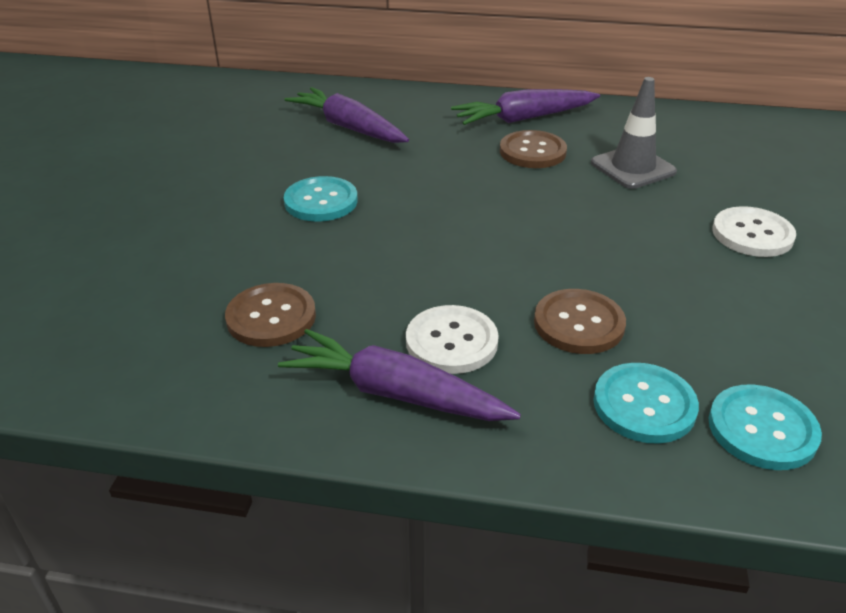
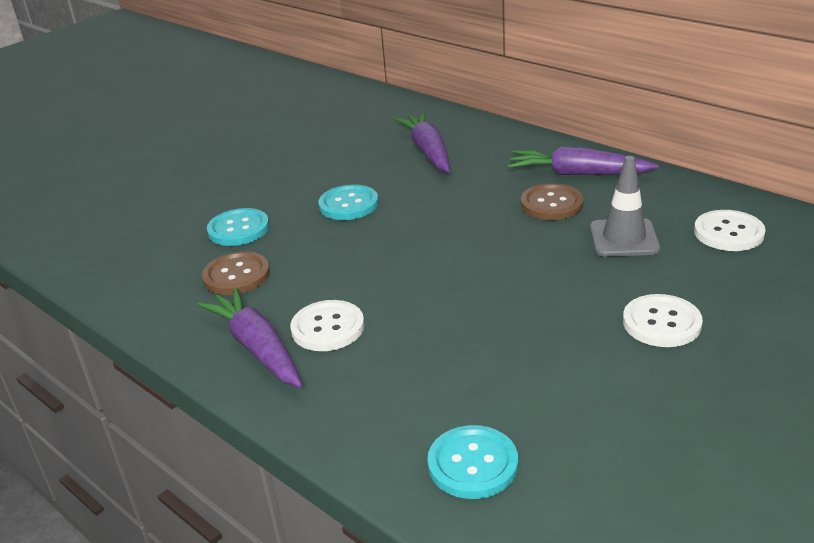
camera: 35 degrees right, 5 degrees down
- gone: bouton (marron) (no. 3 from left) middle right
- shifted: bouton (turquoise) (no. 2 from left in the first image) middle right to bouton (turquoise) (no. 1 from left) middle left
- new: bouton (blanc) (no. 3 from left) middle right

-- Problem to solve --
Write out the material above without changing a word, and skip any picture.

-- Task result --
camera: 35 degrees right, 5 degrees down
- gone: bouton (marron) (no. 3 from left) middle right
- shifted: bouton (turquoise) (no. 2 from left in the first image) middle right to bouton (turquoise) (no. 1 from left) middle left
- new: bouton (blanc) (no. 3 from left) middle right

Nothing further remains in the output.